Leaving out all images, write out the records that follow exactly.
═════ Available data
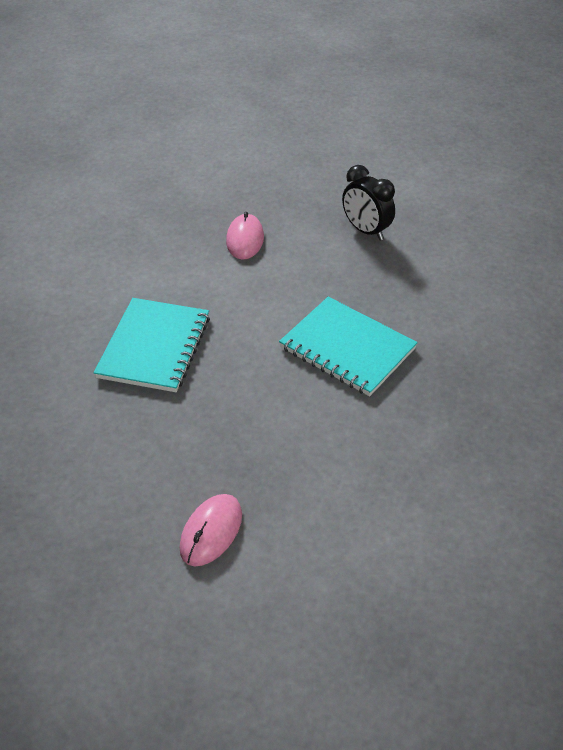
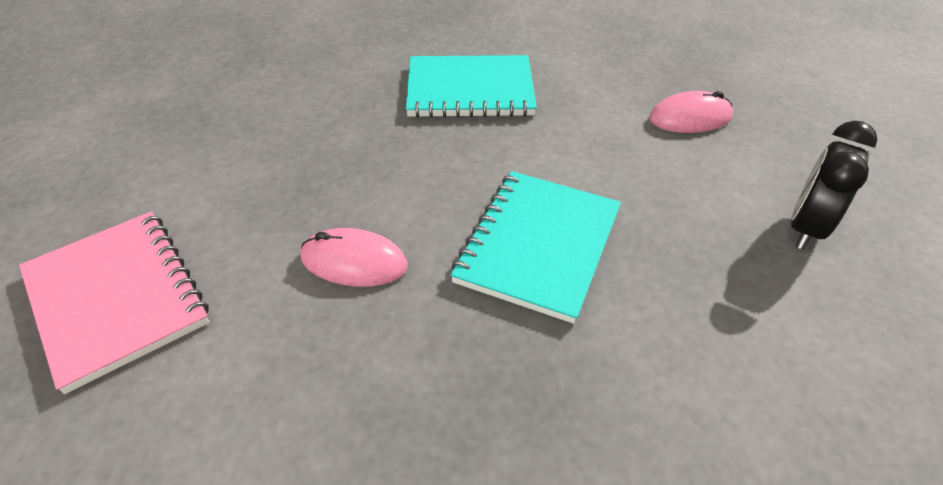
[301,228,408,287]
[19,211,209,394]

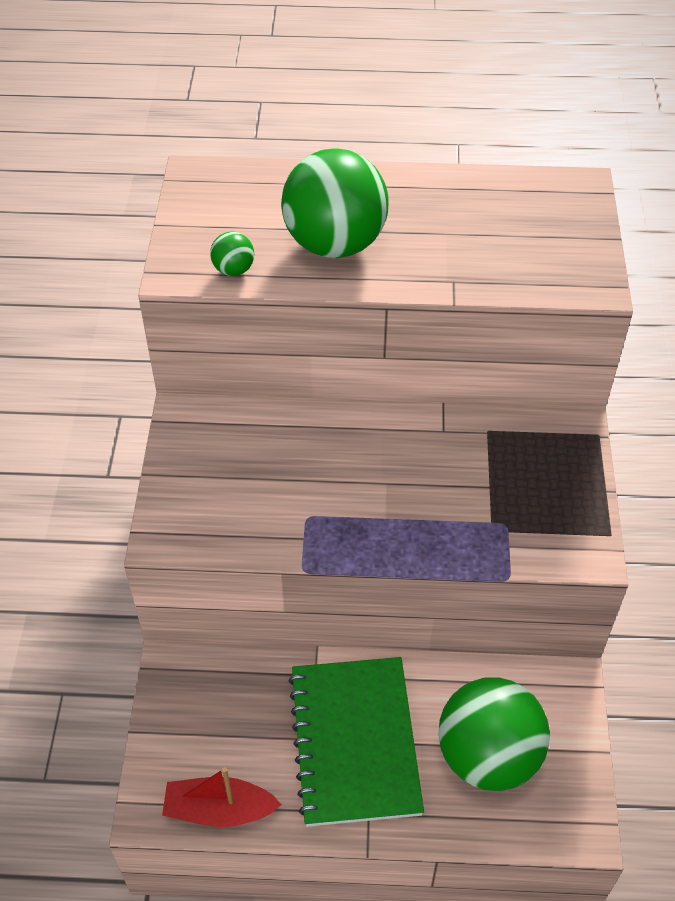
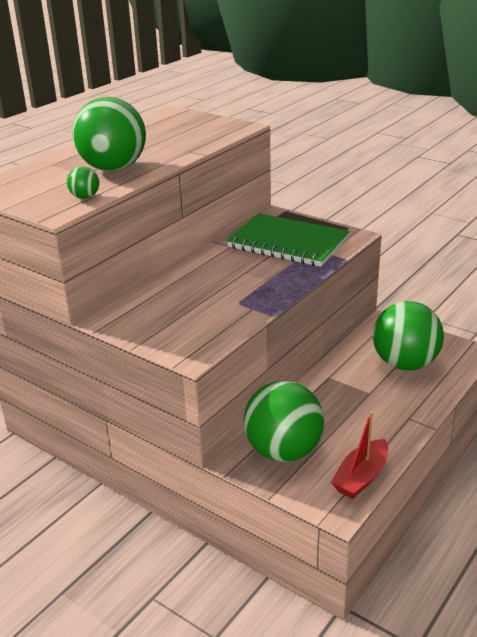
[227,213,350,267]
[243,381,324,462]

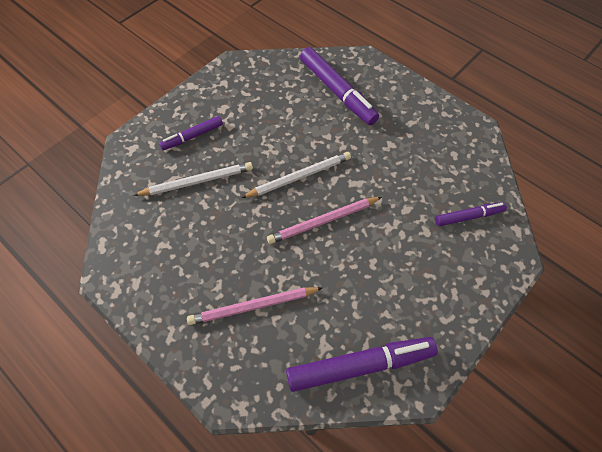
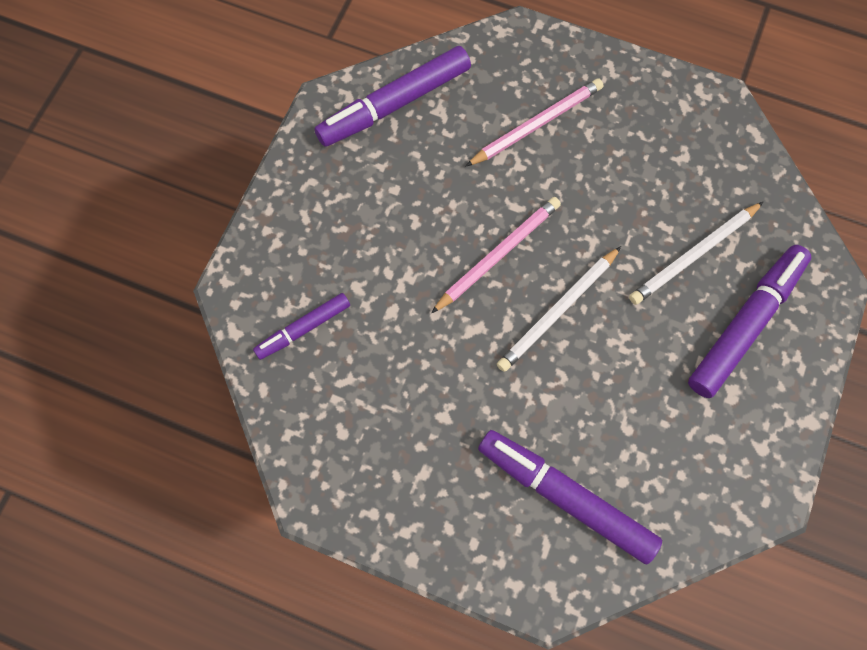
[688,245,811,398]

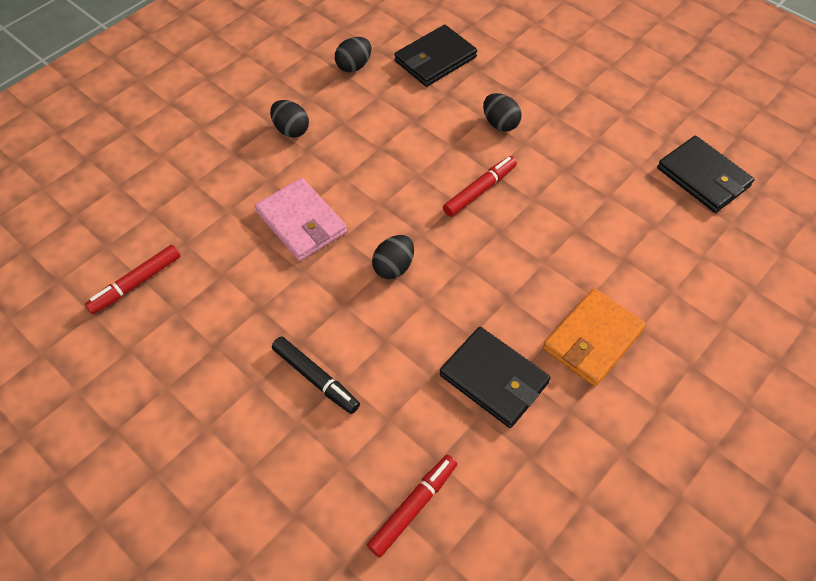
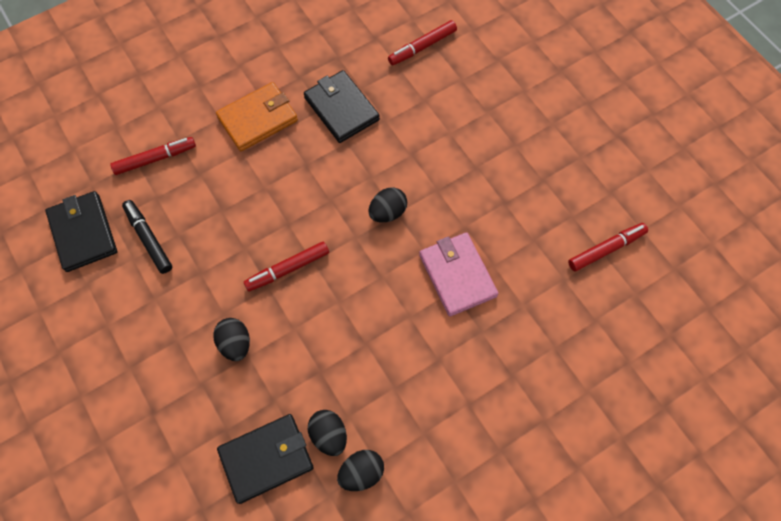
[308,410,347,456]
[122,200,172,274]
[110,137,196,175]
══════════
Solution to this task
[301,228,408,287]
[19,211,209,394]

[227,213,350,267]
[243,381,324,462]

[688,245,811,398]

[308,410,347,456]
[122,200,172,274]
[110,137,196,175]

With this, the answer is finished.